-- EXERCISE DATA follows --
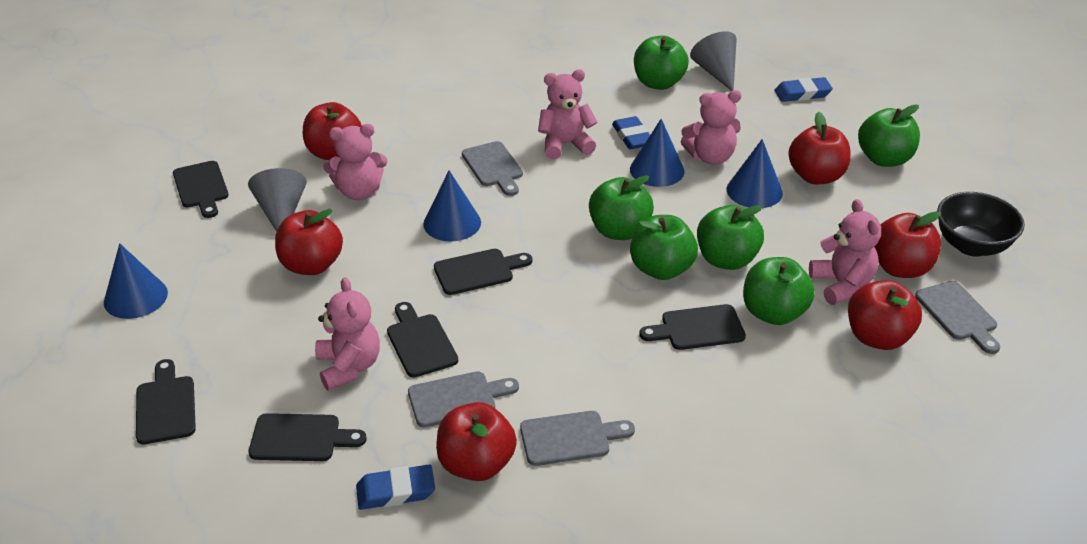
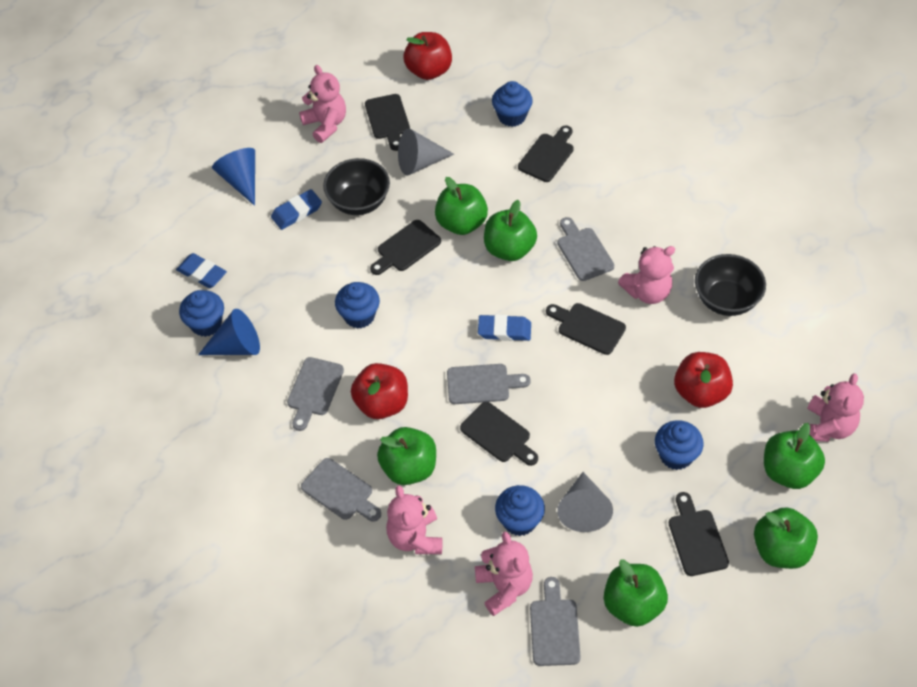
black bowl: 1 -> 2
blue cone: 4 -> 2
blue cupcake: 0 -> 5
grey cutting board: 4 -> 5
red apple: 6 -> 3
-- EXERCISE DATA concluded --
-- EXERCISE DATA follows --
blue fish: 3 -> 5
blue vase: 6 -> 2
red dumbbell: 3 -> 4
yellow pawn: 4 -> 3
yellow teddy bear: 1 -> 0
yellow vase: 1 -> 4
-- EXERCISE DATA concluded --
TASK ITEM: Look through the entries above, and wherever a line holds the string "yellow", copy it.

ANSWER:
yellow pawn: 4 -> 3
yellow teddy bear: 1 -> 0
yellow vase: 1 -> 4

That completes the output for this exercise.